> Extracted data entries
+ + + + +
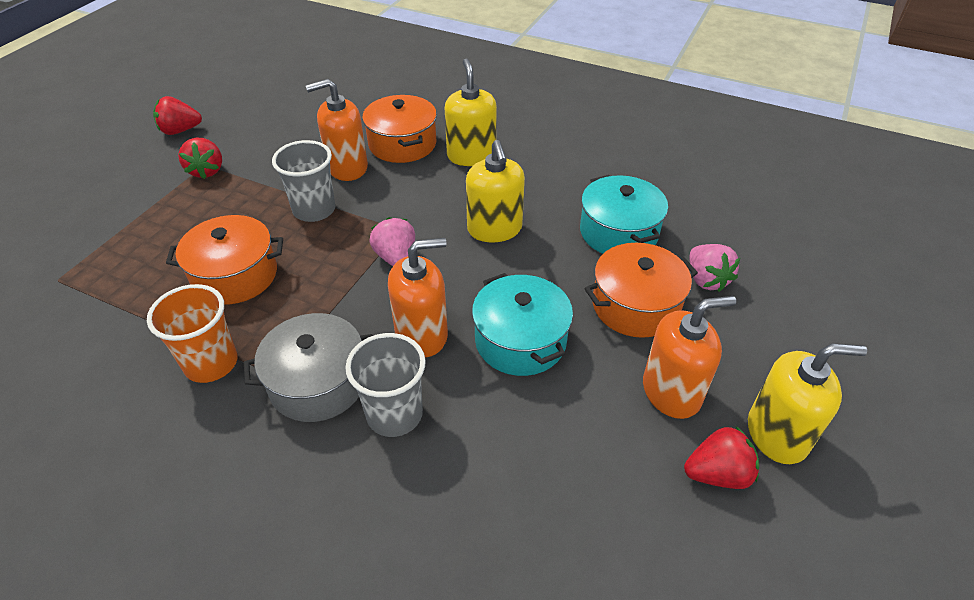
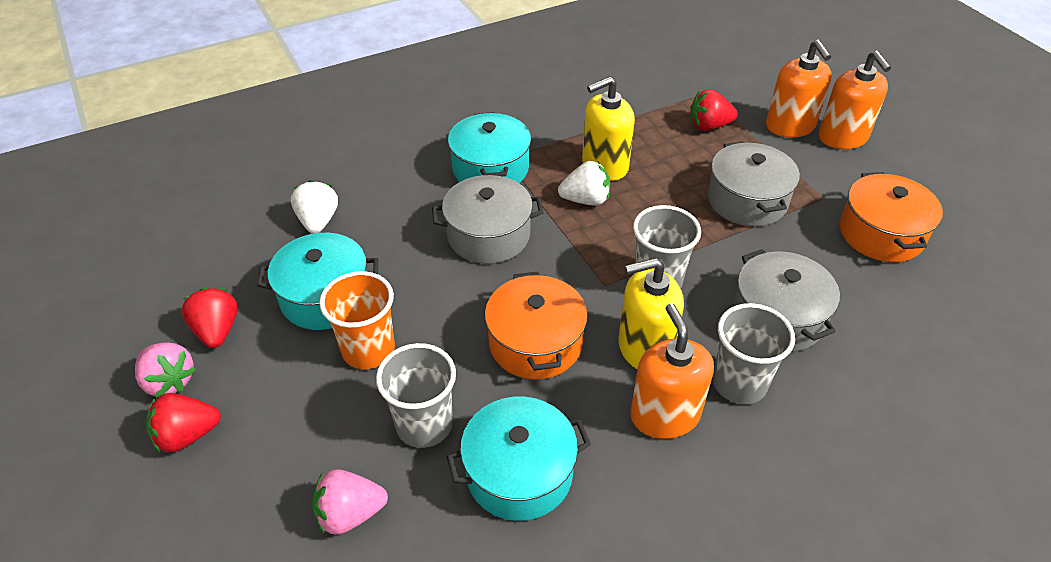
grey cup: [272,140,335,222] [345,333,426,437] = 2 -> [376,343,456,448] [633,205,701,289] [712,303,795,404] = 3
grey pot: [244,313,373,422] = 1 -> [432,175,544,264] [708,141,800,226] [733,249,840,352] = 3
orange pot: [166,215,283,305] [362,95,437,163] [584,243,698,338] = 3 -> [485,271,588,380] [840,172,943,262] = 2
turquoise pot: [472,273,573,376] [580,175,668,254] = 2 -> [257,233,378,330] [447,397,591,521] [448,112,531,183] = 3
white strawberry: none = 0 -> [291,180,338,234] [558,161,610,206] = 2
yellow soap dispenser: [445,59,497,166] [466,140,525,243] [748,344,867,464] = 3 -> [582,77,635,181] [618,258,684,369] = 2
+ + + + +
Leave out the pictures and set down all of the data exactly.

grey cup: [272,140,335,222] [345,333,426,437] = 2 -> [376,343,456,448] [633,205,701,289] [712,303,795,404] = 3
grey pot: [244,313,373,422] = 1 -> [432,175,544,264] [708,141,800,226] [733,249,840,352] = 3
orange pot: [166,215,283,305] [362,95,437,163] [584,243,698,338] = 3 -> [485,271,588,380] [840,172,943,262] = 2
turquoise pot: [472,273,573,376] [580,175,668,254] = 2 -> [257,233,378,330] [447,397,591,521] [448,112,531,183] = 3
white strawberry: none = 0 -> [291,180,338,234] [558,161,610,206] = 2
yellow soap dispenser: [445,59,497,166] [466,140,525,243] [748,344,867,464] = 3 -> [582,77,635,181] [618,258,684,369] = 2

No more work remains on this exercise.